**What to work on:** Copy exactly the lines from the one containing "brown trapezoid: moved" through the last line of the records below, including both, and leave out any pictures.

**Records for the task:**
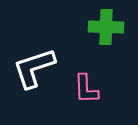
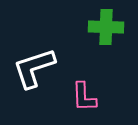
pink L-shape: moved 2 px left, 8 px down
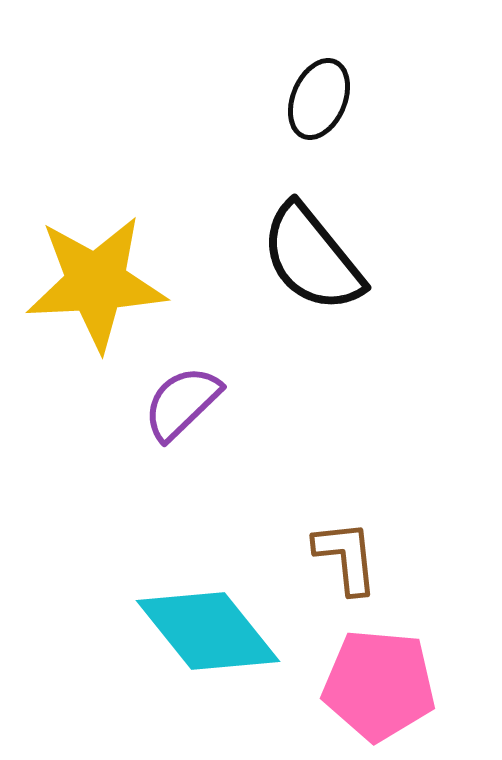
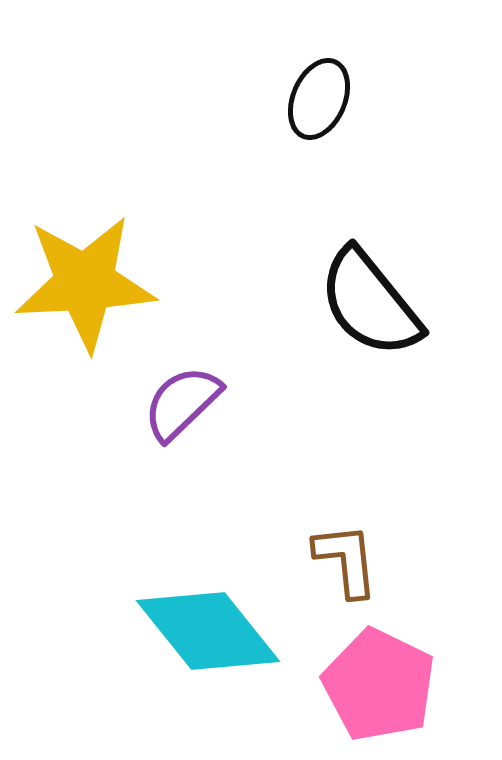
black semicircle: moved 58 px right, 45 px down
yellow star: moved 11 px left
brown L-shape: moved 3 px down
pink pentagon: rotated 21 degrees clockwise
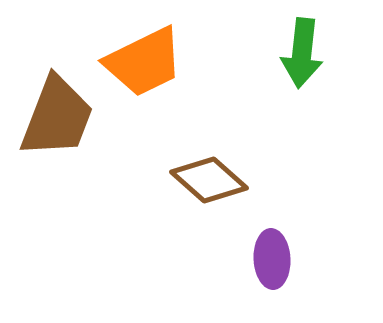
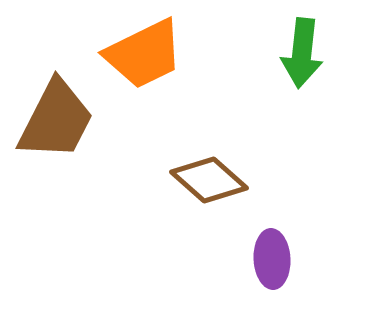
orange trapezoid: moved 8 px up
brown trapezoid: moved 1 px left, 3 px down; rotated 6 degrees clockwise
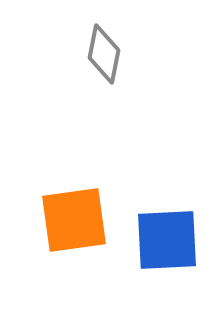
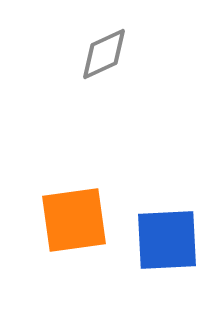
gray diamond: rotated 54 degrees clockwise
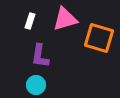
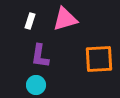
orange square: moved 21 px down; rotated 20 degrees counterclockwise
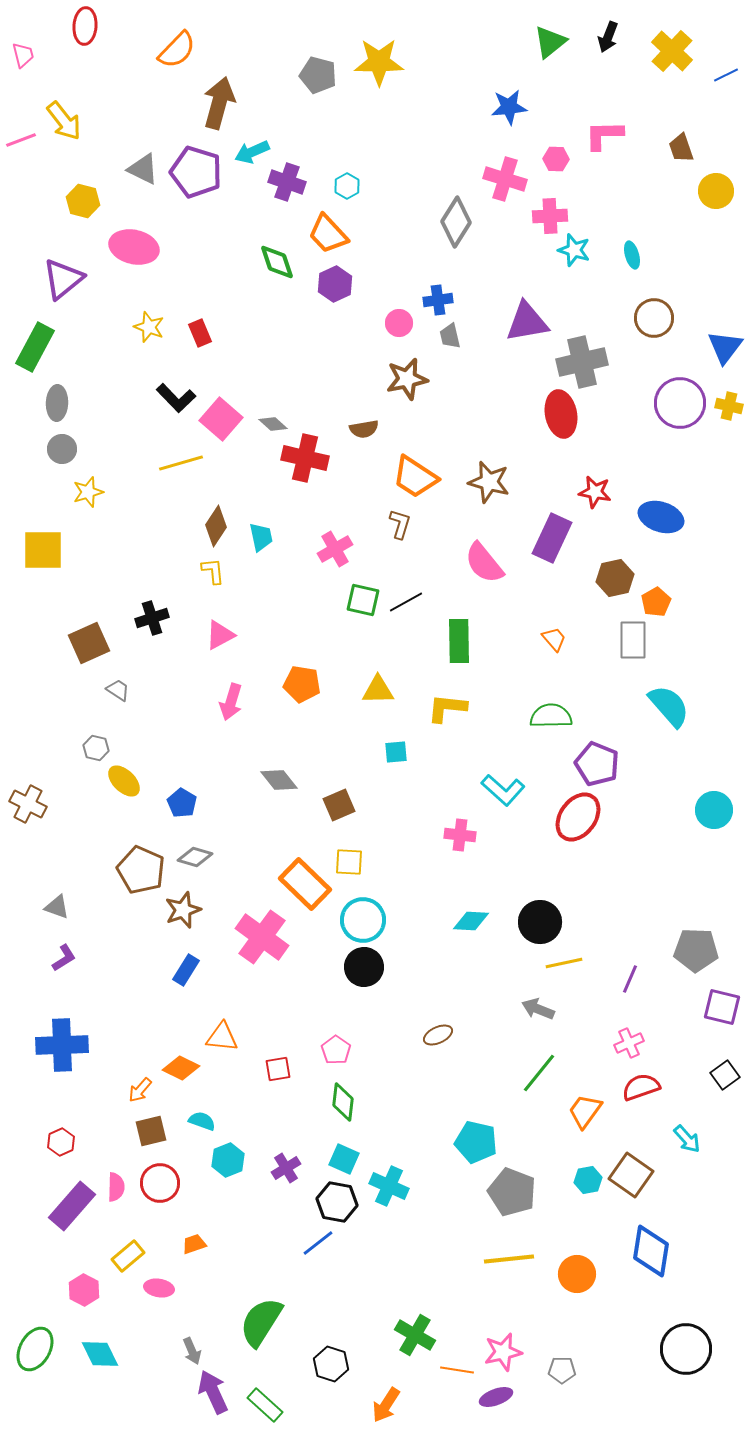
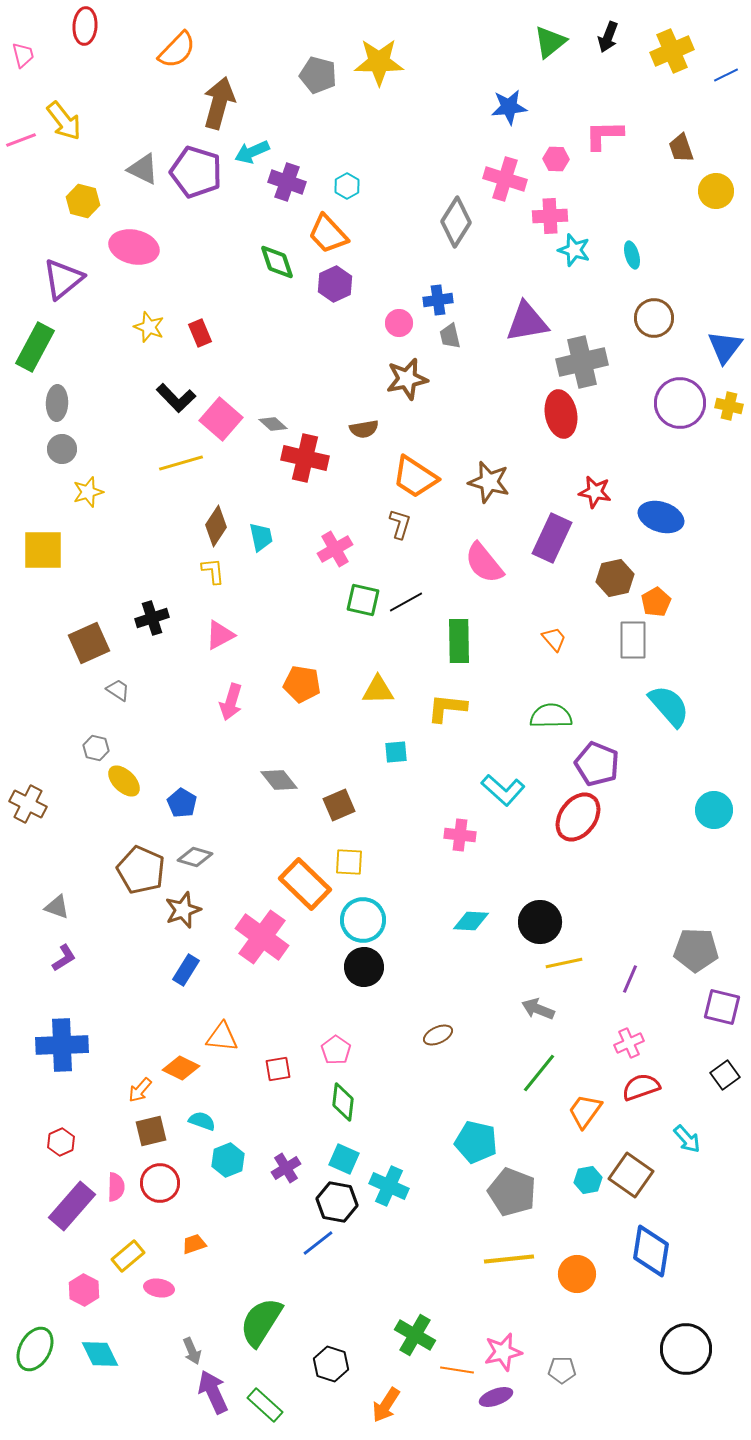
yellow cross at (672, 51): rotated 24 degrees clockwise
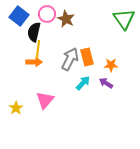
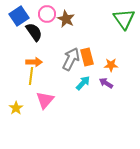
blue square: rotated 18 degrees clockwise
black semicircle: rotated 132 degrees clockwise
yellow line: moved 7 px left, 27 px down
gray arrow: moved 1 px right
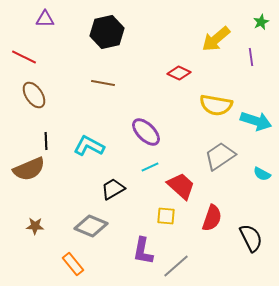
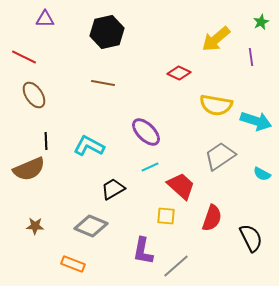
orange rectangle: rotated 30 degrees counterclockwise
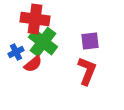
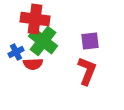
green cross: moved 1 px up
red semicircle: rotated 36 degrees clockwise
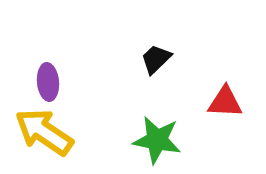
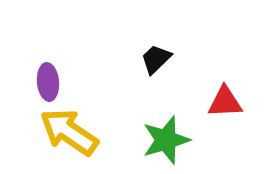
red triangle: rotated 6 degrees counterclockwise
yellow arrow: moved 25 px right
green star: moved 9 px right; rotated 27 degrees counterclockwise
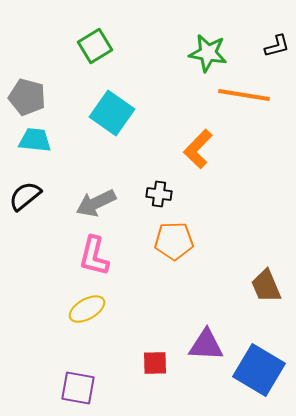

**Response to this exercise:**
brown trapezoid: moved 1 px left, 3 px down; rotated 6 degrees clockwise
gray diamond: rotated 54 degrees clockwise
orange square: moved 21 px down; rotated 20 degrees counterclockwise
yellow cross at (672, 51): rotated 24 degrees clockwise
blue square: rotated 18 degrees clockwise
black semicircle: rotated 132 degrees clockwise
yellow line: moved 7 px left, 27 px down
gray arrow: moved 1 px right
orange rectangle: rotated 30 degrees counterclockwise
green cross: moved 1 px up
red semicircle: rotated 36 degrees clockwise
red triangle: rotated 6 degrees counterclockwise
yellow arrow: moved 25 px right
green star: moved 9 px right; rotated 27 degrees counterclockwise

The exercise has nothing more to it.